- WHAT TO DO -
Leave every picture out, and print the full listing again exactly.

- PROVIDED MATERIAL -
━━━━━━
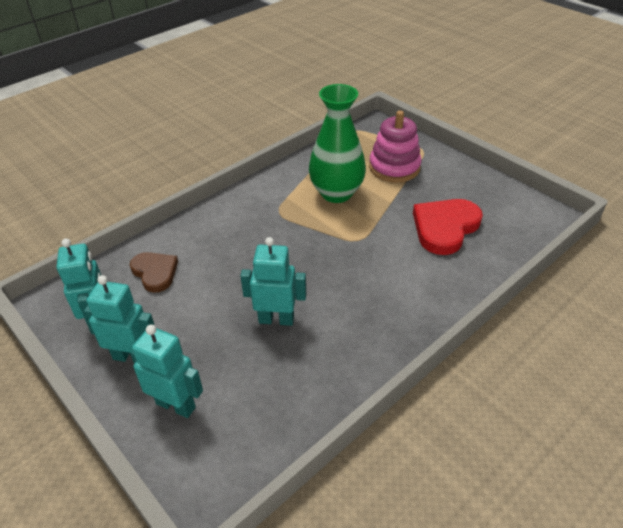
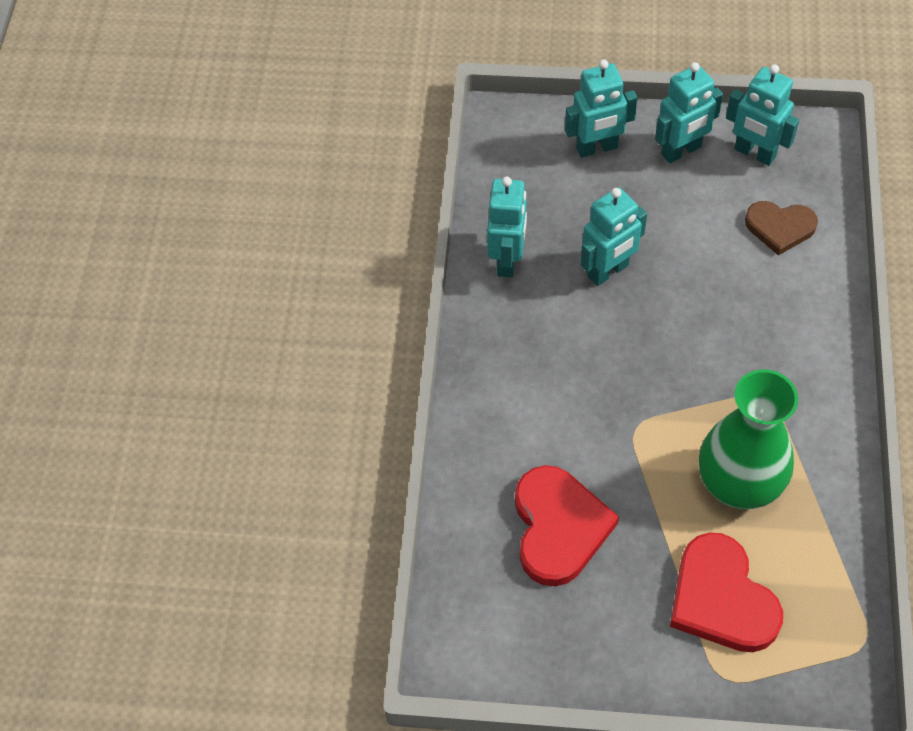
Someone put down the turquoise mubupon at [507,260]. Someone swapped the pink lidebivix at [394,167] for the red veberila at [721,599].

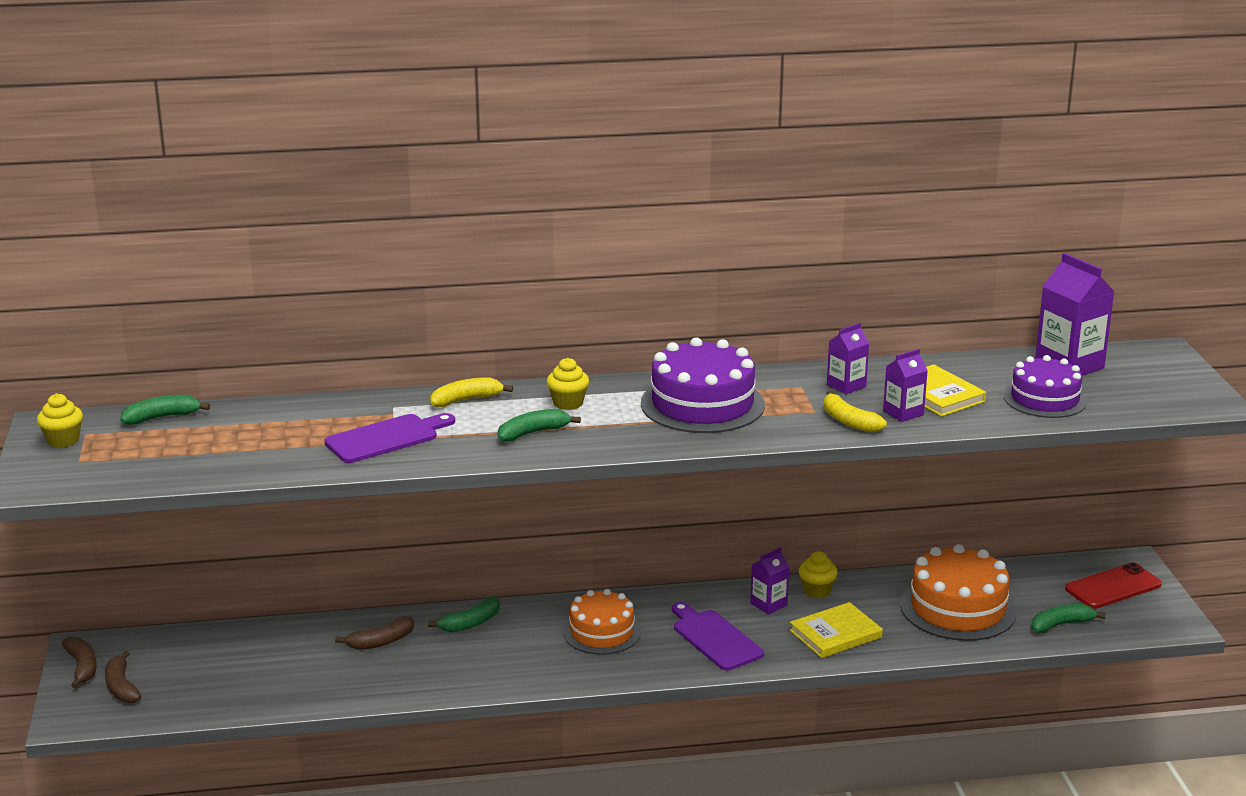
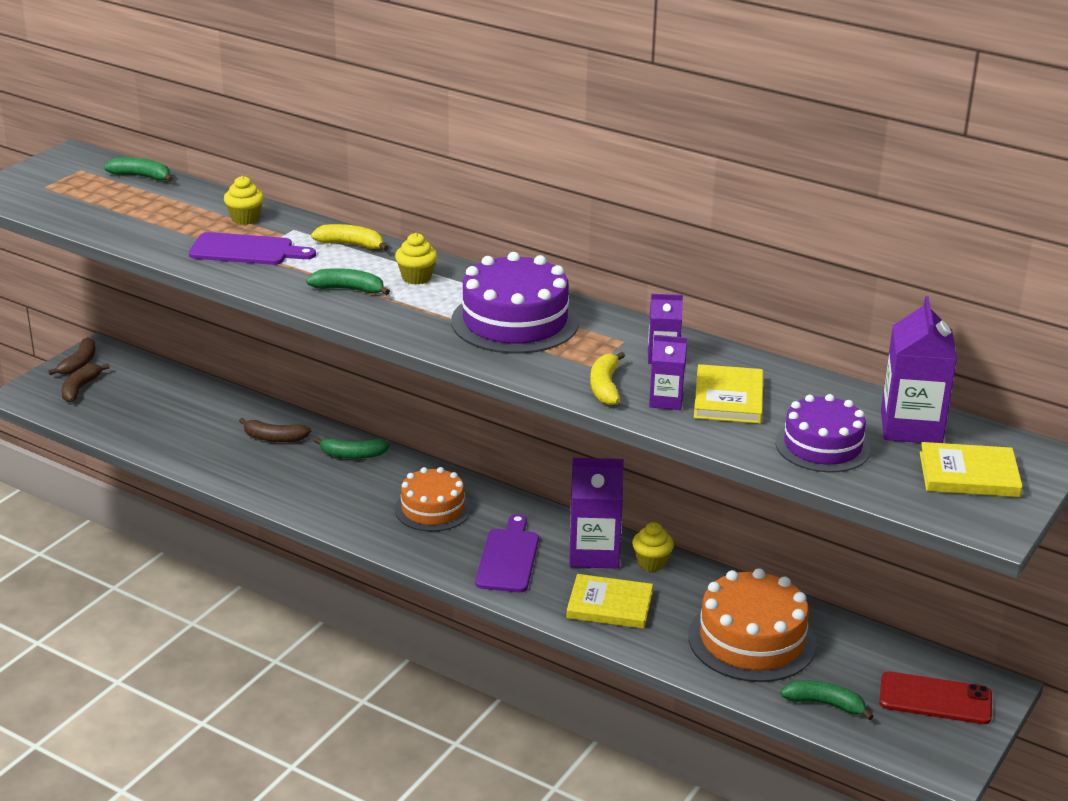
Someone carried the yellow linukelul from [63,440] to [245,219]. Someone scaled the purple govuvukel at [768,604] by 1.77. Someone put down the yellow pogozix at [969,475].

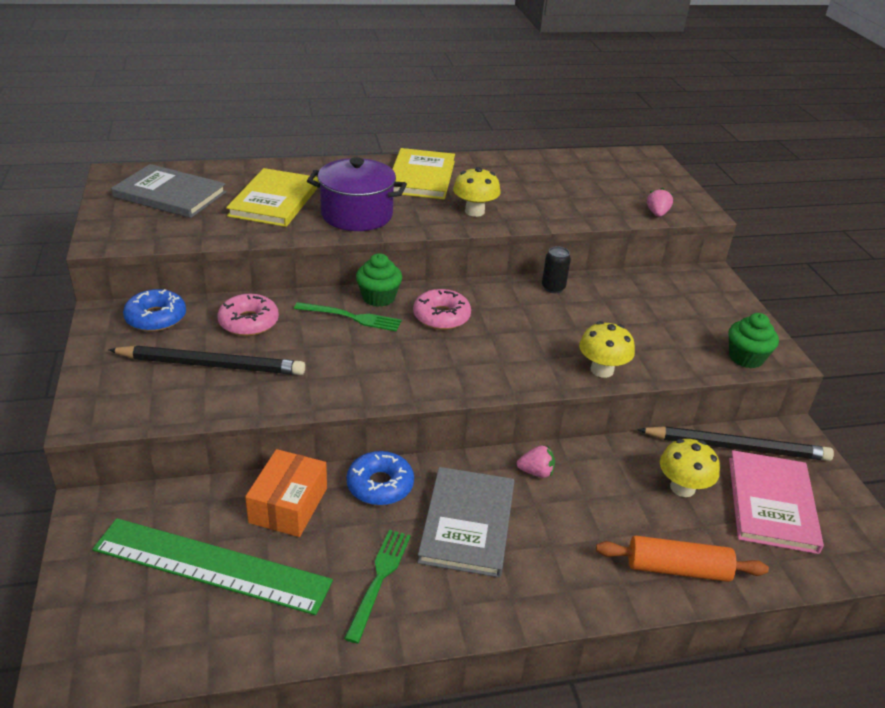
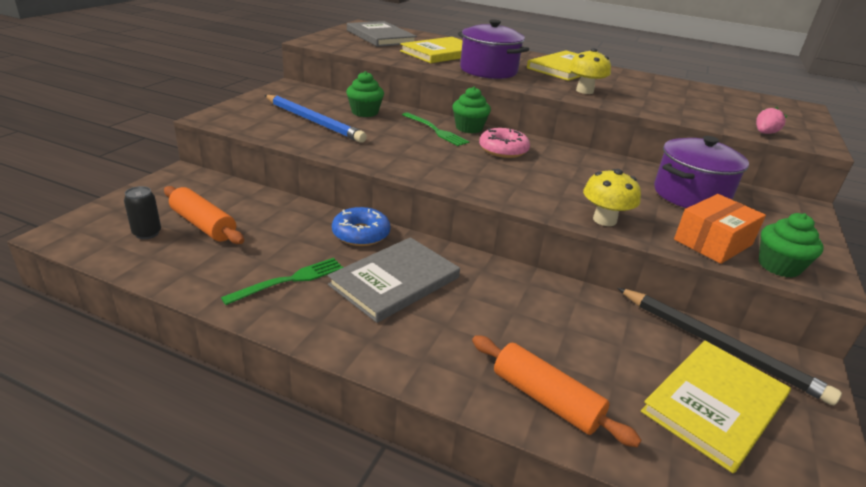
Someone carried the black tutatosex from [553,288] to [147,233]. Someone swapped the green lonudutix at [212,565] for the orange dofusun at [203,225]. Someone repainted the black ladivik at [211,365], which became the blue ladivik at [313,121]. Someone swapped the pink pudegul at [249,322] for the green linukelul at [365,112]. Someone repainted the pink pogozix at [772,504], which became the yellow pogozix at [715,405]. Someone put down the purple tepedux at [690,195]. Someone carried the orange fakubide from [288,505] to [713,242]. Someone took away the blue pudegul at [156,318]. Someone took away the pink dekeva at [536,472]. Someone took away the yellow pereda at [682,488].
━━━━━━
- PROBLEM SOLUTION -
Someone put down the turquoise mubupon at [507,260]. Someone swapped the pink lidebivix at [394,167] for the red veberila at [721,599].

Someone carried the yellow linukelul from [63,440] to [245,219]. Someone scaled the purple govuvukel at [768,604] by 1.77. Someone put down the yellow pogozix at [969,475].

Someone carried the black tutatosex from [553,288] to [147,233]. Someone swapped the green lonudutix at [212,565] for the orange dofusun at [203,225]. Someone repainted the black ladivik at [211,365], which became the blue ladivik at [313,121]. Someone swapped the pink pudegul at [249,322] for the green linukelul at [365,112]. Someone repainted the pink pogozix at [772,504], which became the yellow pogozix at [715,405]. Someone put down the purple tepedux at [690,195]. Someone carried the orange fakubide from [288,505] to [713,242]. Someone took away the blue pudegul at [156,318]. Someone took away the pink dekeva at [536,472]. Someone took away the yellow pereda at [682,488].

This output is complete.